=== MATERIAL SUPPLIED ===

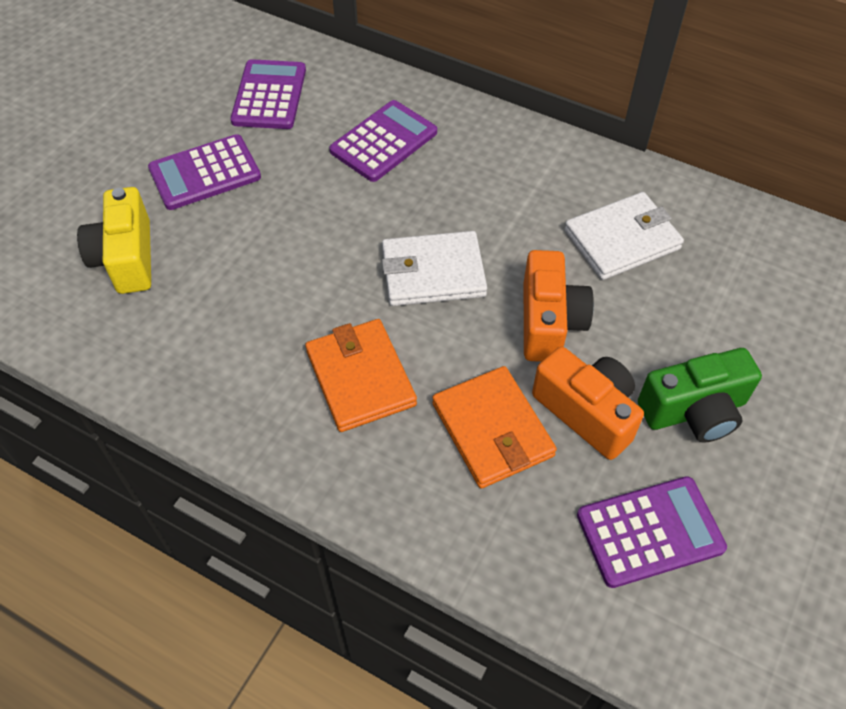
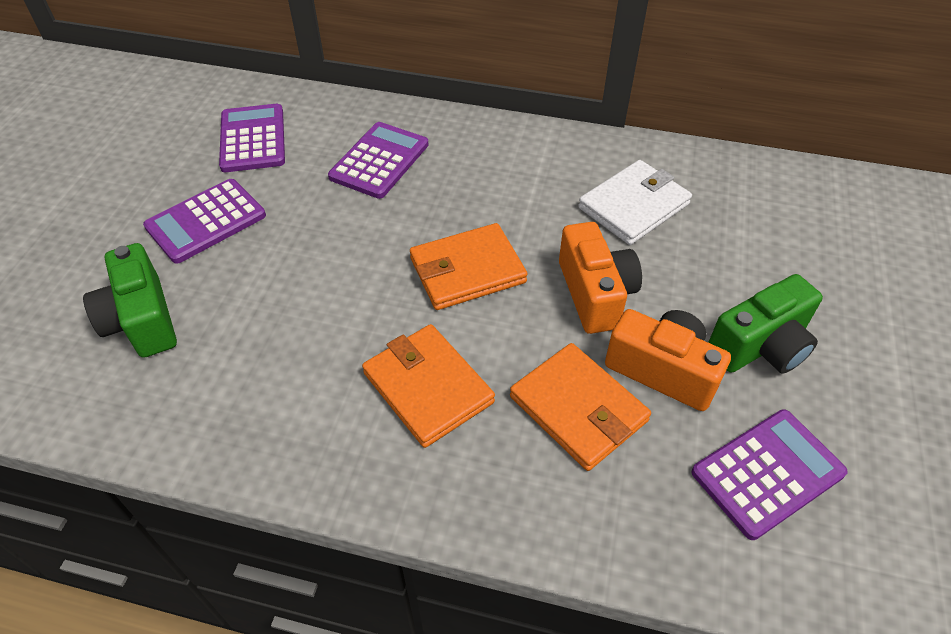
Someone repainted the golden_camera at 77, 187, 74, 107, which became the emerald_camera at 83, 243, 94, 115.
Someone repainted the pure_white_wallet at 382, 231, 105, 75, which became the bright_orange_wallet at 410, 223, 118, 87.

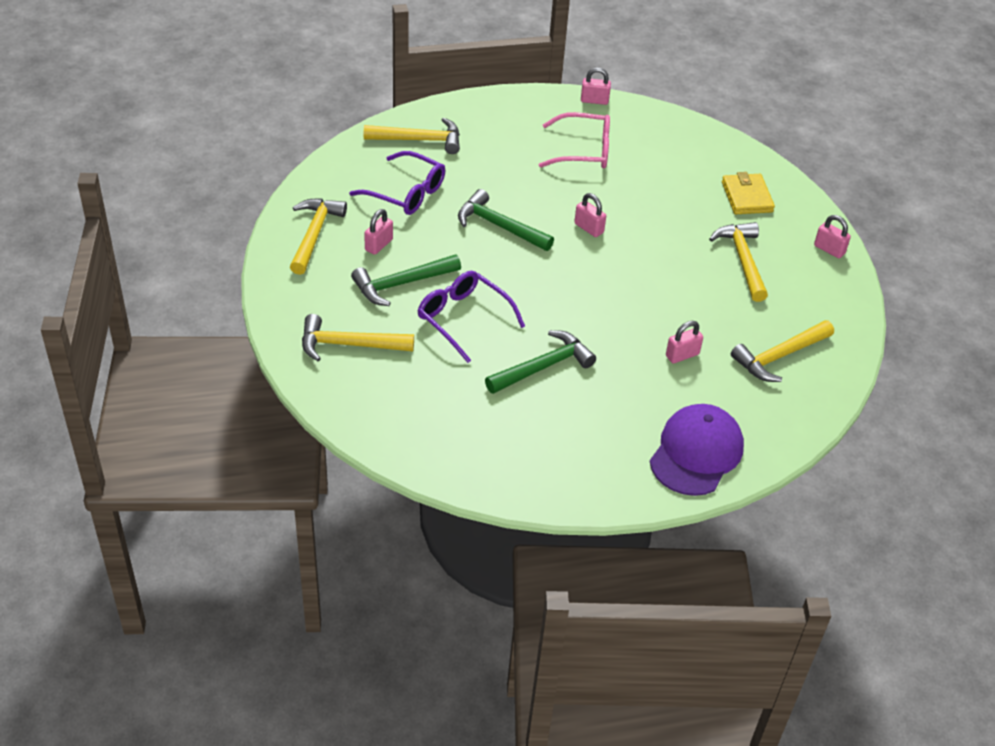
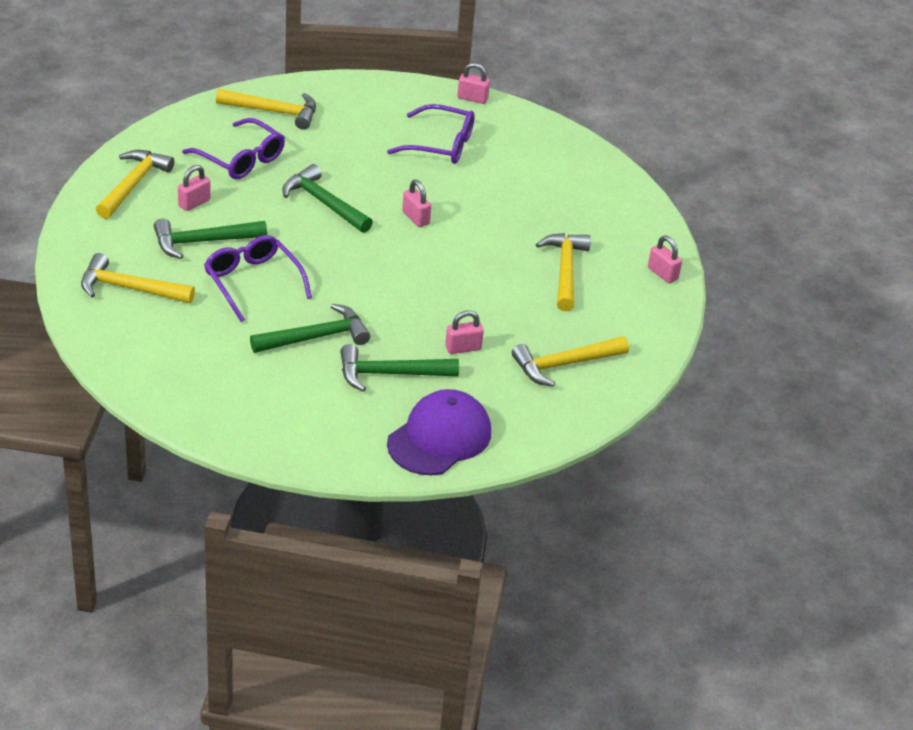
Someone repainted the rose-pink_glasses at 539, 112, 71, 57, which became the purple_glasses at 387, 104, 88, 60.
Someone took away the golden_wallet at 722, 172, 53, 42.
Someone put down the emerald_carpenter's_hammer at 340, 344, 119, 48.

===

Omit the pictures, then give all the lines above again exactly.

ANSWER.
Someone repainted the golden_camera at 77, 187, 74, 107, which became the emerald_camera at 83, 243, 94, 115.
Someone repainted the pure_white_wallet at 382, 231, 105, 75, which became the bright_orange_wallet at 410, 223, 118, 87.

Someone repainted the rose-pink_glasses at 539, 112, 71, 57, which became the purple_glasses at 387, 104, 88, 60.
Someone took away the golden_wallet at 722, 172, 53, 42.
Someone put down the emerald_carpenter's_hammer at 340, 344, 119, 48.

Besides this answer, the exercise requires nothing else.